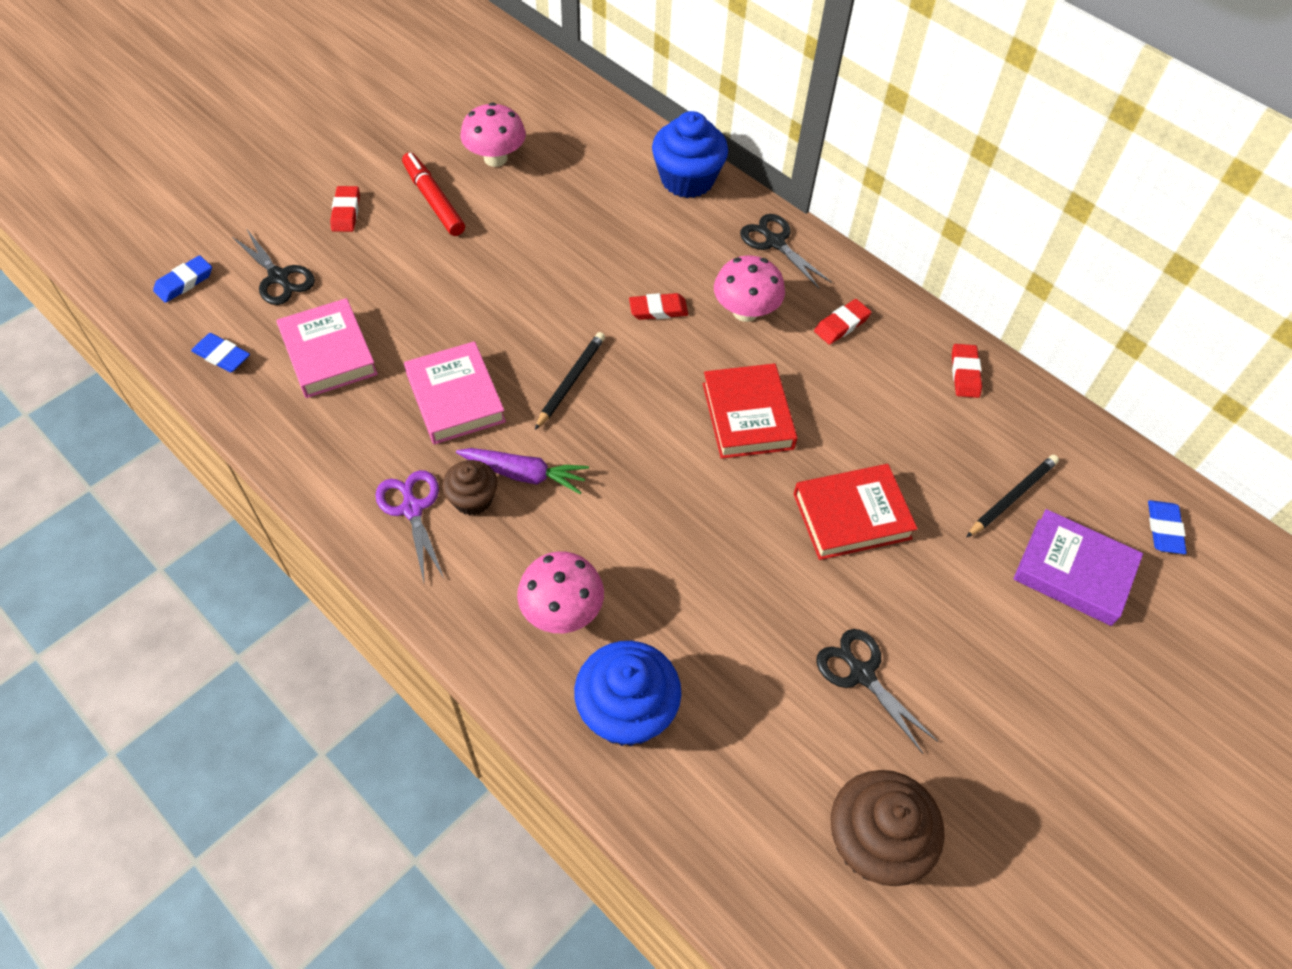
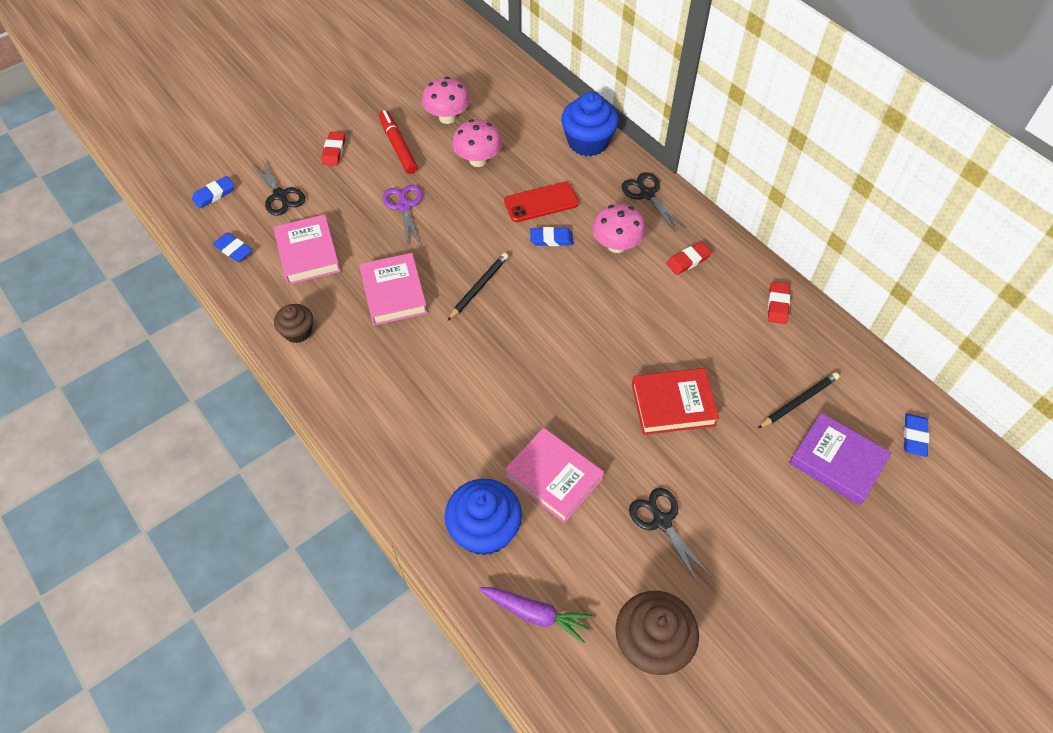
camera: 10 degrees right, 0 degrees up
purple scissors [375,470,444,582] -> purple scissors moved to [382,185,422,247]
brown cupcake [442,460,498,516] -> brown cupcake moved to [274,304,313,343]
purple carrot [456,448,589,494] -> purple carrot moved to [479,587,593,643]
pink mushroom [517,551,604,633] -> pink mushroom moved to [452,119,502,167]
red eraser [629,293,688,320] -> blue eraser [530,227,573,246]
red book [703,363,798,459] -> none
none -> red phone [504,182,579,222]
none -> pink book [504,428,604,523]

******************************

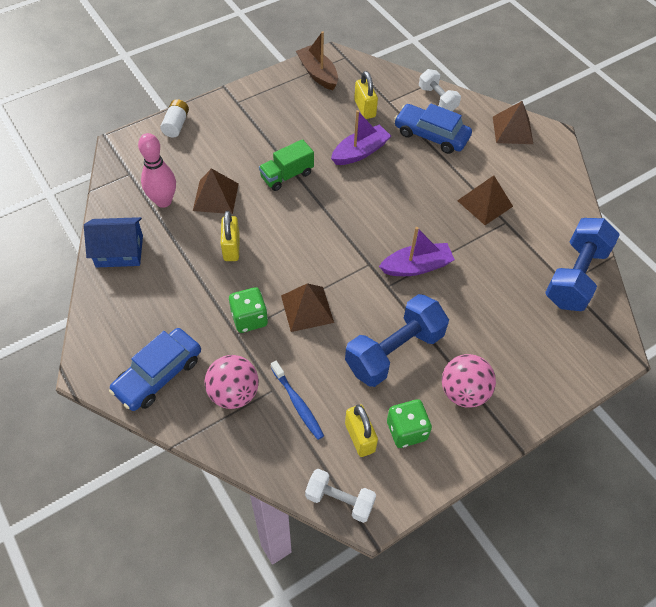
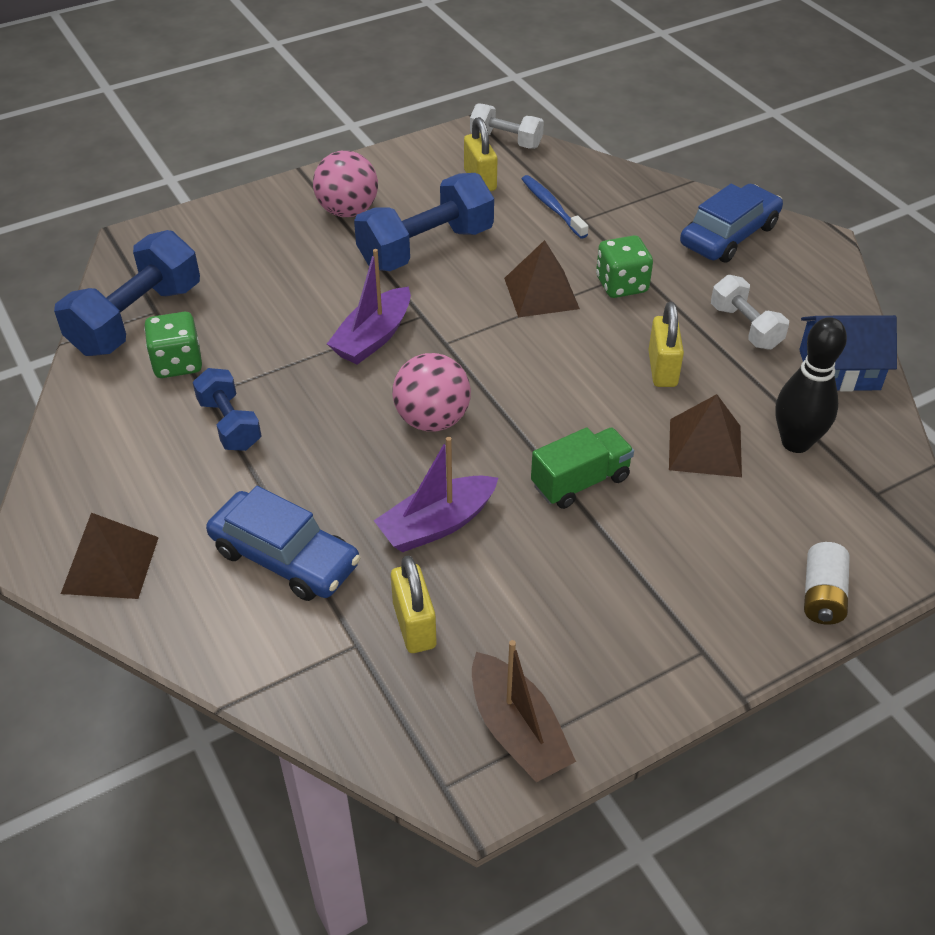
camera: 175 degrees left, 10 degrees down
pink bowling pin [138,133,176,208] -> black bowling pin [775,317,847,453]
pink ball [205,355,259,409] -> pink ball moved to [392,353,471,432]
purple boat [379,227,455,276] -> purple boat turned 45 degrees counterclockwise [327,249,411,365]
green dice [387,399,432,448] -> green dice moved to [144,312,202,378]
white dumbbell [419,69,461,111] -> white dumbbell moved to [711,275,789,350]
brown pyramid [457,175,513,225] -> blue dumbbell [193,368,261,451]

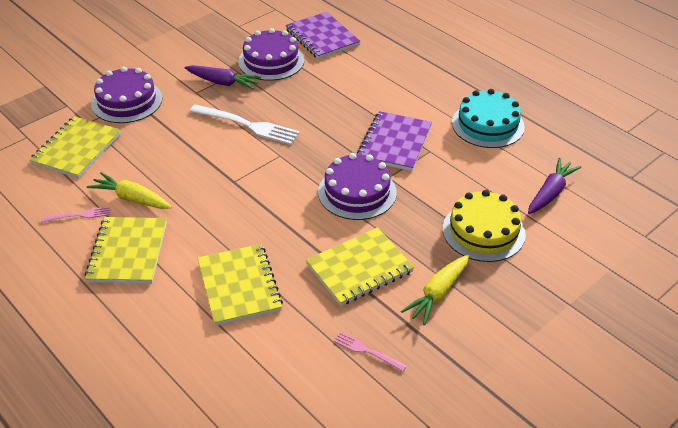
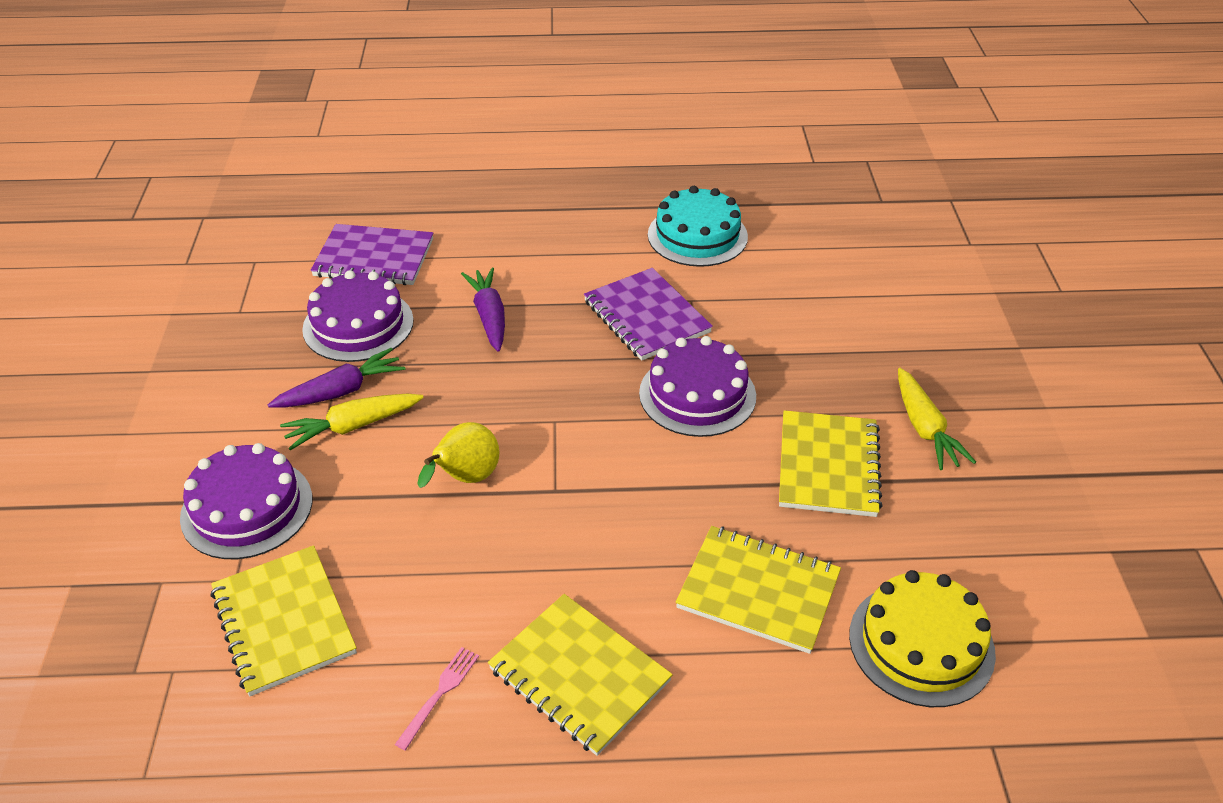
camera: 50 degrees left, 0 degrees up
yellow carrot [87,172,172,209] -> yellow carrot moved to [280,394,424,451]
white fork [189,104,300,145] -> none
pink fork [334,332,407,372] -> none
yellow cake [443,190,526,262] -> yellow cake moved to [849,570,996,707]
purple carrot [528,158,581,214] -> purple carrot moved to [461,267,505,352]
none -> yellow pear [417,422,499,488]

******************************

Instructions to follow
All that belongs in your answer is the stretch of entries above from the line with "pink fork [334,332,407,372] -> none" through the line with "none -> yellow pear [417,422,499,488]", printed exactly.

Task output
pink fork [334,332,407,372] -> none
yellow cake [443,190,526,262] -> yellow cake moved to [849,570,996,707]
purple carrot [528,158,581,214] -> purple carrot moved to [461,267,505,352]
none -> yellow pear [417,422,499,488]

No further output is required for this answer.